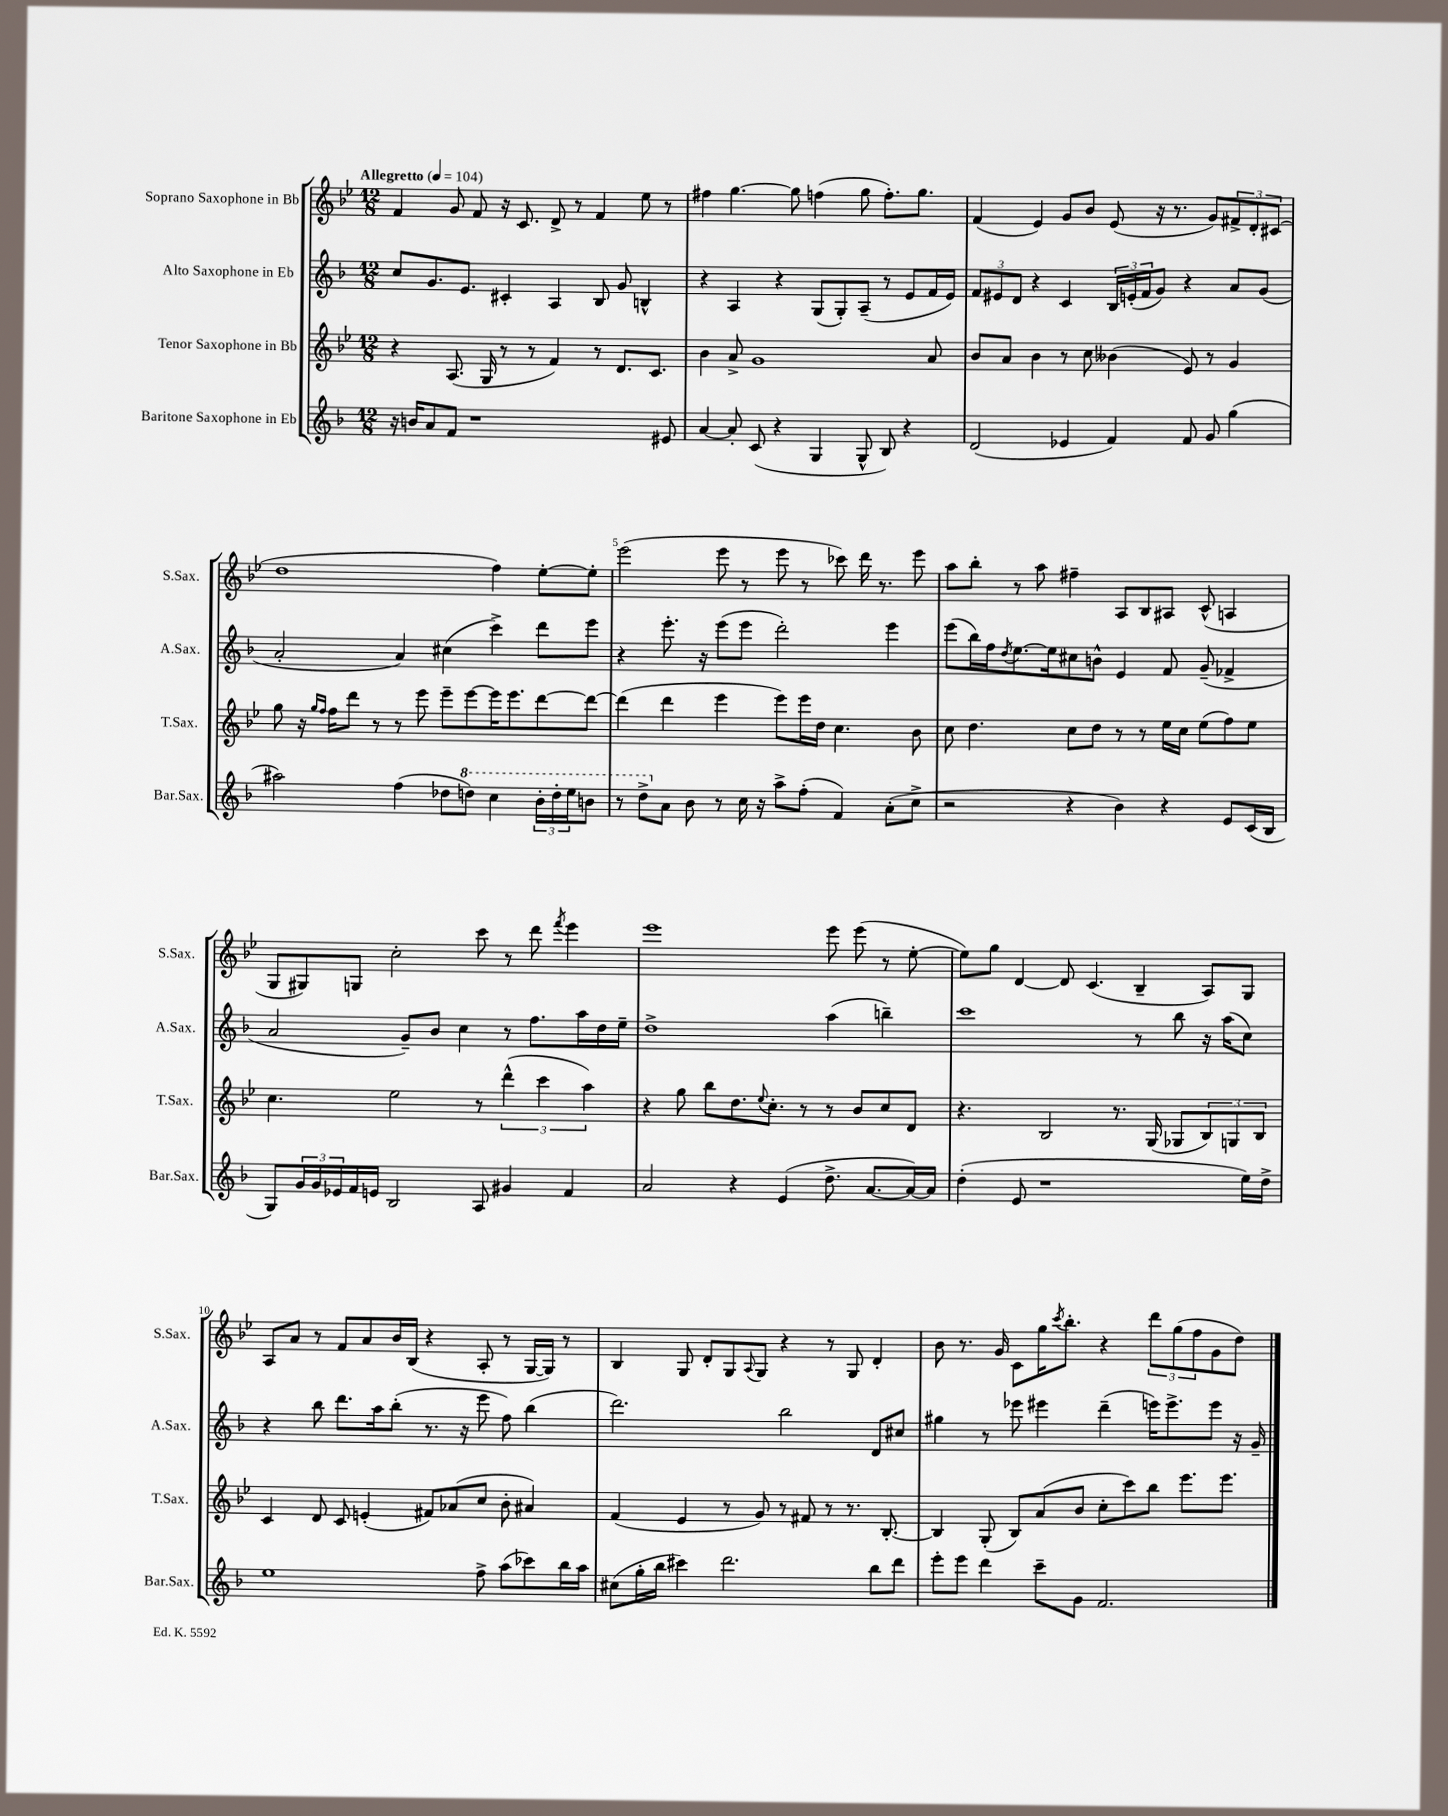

**kern	**kern	**kern	**kern
*part4	*part3	*part2	*part1
*staff4	*staff3	*staff2	*staff1
*I"Baritone Saxophone in Eb	*I"Tenor Saxophone in Bb	*I"Alto Saxophone in Eb	*I"Soprano Saxophone in Bb
*I'Bar.Sax.	*I'T.Sax.	*I'A.Sax.	*I'S.Sax.
*clefG2	*clefG2	*clefG2	*clefG2
*k[b-]	*k[b-e-]	*k[b-]	*k[b-e-]
*M12/8	*M12/8	*M12/8	*M12/8
*MM104	*MM104	*MM104	*MM104
=1	=1	=1	=1
!	!	!	!LO:TX:a:B:t=Allegretto
16r	4r	8cc/L	4f/
16bn/KL	.	.	.
8a/	.	8.g/	.
8f/J	(8.A/	.	8g/
.	.	8.e/J	.
1r	.	.	8f/
.	16G/	.	.
.	8r	4c#X'/	16r
.	.	.	8.c/
.	8r	.	.
.	4f/)	4A/	8d^/
.	.	.	8r
.	8r	8B-/	4f/
.	8.d/L	8g/	.
.	.	4Bn^^/	8ee-\
.	8.c/J	.	.
8e#X/	.	.	8r
=2	=2	=2	=2
[4a/	4b-\	4r	4ff#X\
8a'/]	8a^/	4A/	[4.gg\
(8c/	1g	.	.
4r	.	4r	.
.	.	.	8gg\]
4G/	.	(8G/L	(4ffn\
.	.	8G'/)	.
8G^^/	.	(8A~/J	8gg\
8B-/)	.	8r	8.ff'\L)
4r	.	8e/L	.
.	.	.	8.gg\J
.	8a/	16f/L	.
.	.	16e/JJ)	.
=3	=3	=3	=3
(2d/	8b-/L	12f/L	(4f/
.	.	12e#X/	.
.	8a/J	.	.
.	.	12d/J	.
.	4b-\	4r	4e-/)
4e-X/	8r	4c/	8g/L
.	8cc\	.	8b-/J
4f/)	(4b--X\	24B-/LL	(8e-/
.	.	(24en'/	.
.	.	24f/J	.
.	.	8g/J)	16r
.	.	.	8.r
8f/	8e-/)	4r	.
8g/	8r	.	8g/L)
(4gg\	4g/	8a/L	12f#X^/
.	.	.	12d'/
.	.	(8g/J	.
.	.	.	(12c#X/J
!!LO:LB:g=z
=4	=4	=4	=4
2aa#X\)	8gg\	2a'/	1dd
.	16r	.	.
.	16qqgg/LL	.	.
.	16qqff/JJ	.	.
.	16ff\KL	.	.
.	8ddd\J	.	.
.	8r	.	.
(4ff\	8r	4a/)	.
.	8eee-\	.	.
8dd-X\L	8eee-~\L	(4cc#X\	.
*8va	*	*	*
8dddn\J)	[8eee-\	.	.
4ccc\	16eee-\K]	4ccc^\)	4ff\)
.	8.eee-\	.	.
24bb-'\LL	[8ddd\	8ddd\L	[8ee-'\L
24ddd'\	.	.	.
24eee\J	.	.	.
8bbn\J	8ddd\J_	8eee\J	8ee-'\J]
=5	=5	=5	=5
8r	(4ddd\]	4r	(2eee-\
8ddd^\L	.	.	.
*X8va	*	*	*
8a\J	4ddd\	8.eee'\	.
8b-\	.	.	.
.	.	16r	.
8r	4eee-\	(8eee\L	8eee-\
16cc\	.	8eee\J	8r
16r	.	.	.
8aa^\L	8eee-\L)	2ddd'\)	8eee-\
(8ff'\J	16eee-\L	.	8r
.	16dd\JJ	.	.
4f/)	4.cc\	.	8ccc-X\)
.	.	.	16ddd\
.	.	.	8.r
(8a'\L	.	4eee\	.
8cc^\J	8b-\	.	8eee-\
=6	=6	=6	=6
2r	8cc\	(8eee\L	8aa\L
.	4.dd\	16bb-\L)	8bb-'\J
.	.	16ff\J	.
.	.	8qdd/	.
.	.	[8.ee\	8r
.	.	.	8aa\
.	.	16ee\k]	.
4r	8cc\L	8cc#X\	4ff#X~\
.	8dd\J	8bn^^\J	.
4b-\)	8r	4e/	8A/L
.	8r	.	8B-/
4r	16ee-\LL	8f/	8A#X/J
.	16cc\JJ	.	.
.	(8ee-\L	(8g~/	(8c^^/
8e/L	8ff\)	4f-X^/	4An/
(16c/L	8ee-\J	.	.
16B-/JJ	.	.	.
!!LO:LB:g=z
=7	=7	=7	=7
8G/L)	4.cc\	2a/	8G/L
24g/L	.	.	8G#X/)
24g/	.	.	.
24e-X/	.	.	.
16f/	.	.	8Gn/J
16en/JJ	.	.	.
2B-/	2ee-\	.	2cc'\
.	.	8g~/L)	.
.	.	8b-/J	.
.	.	4cc\	.
8A/	8r	.	8ccc\
4g#X/	(6ddd^^\	8r	8r
.	.	8.ff\L	8ddd\
.	6ccc\	.	.
.	.	.	8qfff/
4f/	.	.	4eee-\
.	.	16aa\L	.
.	6aa\)	.	.
.	.	16dd\	.
.	.	16ee~\JJ	.
=8	=8	=8	=8
2a/	4r	1dd^	1eee-
.	8gg\	.	.
.	8bb-\L	.	.
4r	8.dd\	.	.
.	8qqee-/	.	.
.	8.cc'\J	.	.
(4e/	.	.	.
.	8r	.	.
8.dd^\	8r	(4aa\	8eee-\
.	8b-/L	.	(8eee-\
[8.a/L	.	.	.
.	8cc/	4bbn~\)	8r
16a/L_)	8d/J	.	[8ee-'\
16a/JJ]	.	.	.
=9	=9	=9	=9
(4dd'\	4.r	1ccc	8ee-\L])
.	.	.	8gg\J
8e/	.	.	[4d/
1r	2B-/	.	.
.	.	.	8d/]
.	.	.	(4.c/
.	8.r	.	.
.	.	8r	4B-~/
.	(16G/	.	.
.	8G-X/L	8bb-\	.
.	12B-/)	16r	8A/L)
.	.	(16aa\KL	.
.	12Gn/	.	.
16ee\LL)	.	8cc\J)	8G/J
.	12B-/J	.	.
16dd^\JJ	.	.	.
!!LO:LB:g=z
=10	=10	=10	=10
1ee	4c/	4r	8A/L
.	.	.	8a/J
.	8d/	8bb-\	8r
.	8c/	8.ddd\L	8f/L
.	(4en'/	.	8a/
.	.	16aa\k	.
.	.	(8bb-'\J	16b-/L
.	.	.	(16B-/JJ
.	8f#X/L)	8.r	4r
.	(8a-X/	.	.
.	.	16r	.
8ff^\	8cc/J	8eee\	8A'/
(8aa\L	8b-'\	8ff\)	8r
8ccc-X\)	4a#X/)	(4bb-\	[16G/LL
.	.	.	16G/JJ])
16bb-\L	.	.	8r
16aa\JJ	.	.	.
=11	=11	=11	=11
(8cc#X\L	(4f/	2.ddd\)	4B-/
16gg'\L	.	.	.
16bb-\JJ	.	.	.
4ccc#X\)	4e-/	.	8G/
.	.	.	8d'/L
2.ddd\	8r	.	8G/
.	.	.	8qqA/
.	8g/)	.	8G/J
.	8r	2bb-\	4r
.	8f#X/	.	.
.	8r	.	8r
.	8.r	.	8G/
8bb-\L	.	8d/L	4d'/
.	[8.B-'/	.	.
8ddd\J	.	8cc#X/J	.
=12	=12	=12	=12
8eee'\L	4B-/]	4gg#X\	8b-\
8eee\J	.	.	8.r
4ddd\	(8G'/	8r	.
.	.	.	16g/
.	8B-/L)	8eee-X\	8c\L
8ccc~\L	(8a/	4eee#X\	16gg\K
.	.	.	8qccc/
.	.	.	8.bb-'\J
8g\J	8b-/J	.	.
2.f/	8cc'\L	(4ddd~\	4r
.	8ccc\)	.	.
.	8bb-\J	16eeen\KL)	12ddd\L
.	.	8.eee^\	.
.	.	.	(12gg\
.	8.eee-\L	.	.
.	.	.	12ff\
.	.	8eee\J	8g\
.	8.eee-\J	.	.
.	.	16r	8dd\J)
.	.	16g~/	.
==	==	==	==
*-	*-	*-	*-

-----

_COSA FARE_
Estrai dal materiale qui sopra ogni riga che contiene la parola "Soprano", facendo caso alle maiuscole e alle minuscole.

_RISPOSTA SCRITTA_
*I"Baritone Saxophone in Eb	*I"Tenor Saxophone in Bb	*I"Alto Saxophone in Eb	*I"Soprano Saxophone in Bb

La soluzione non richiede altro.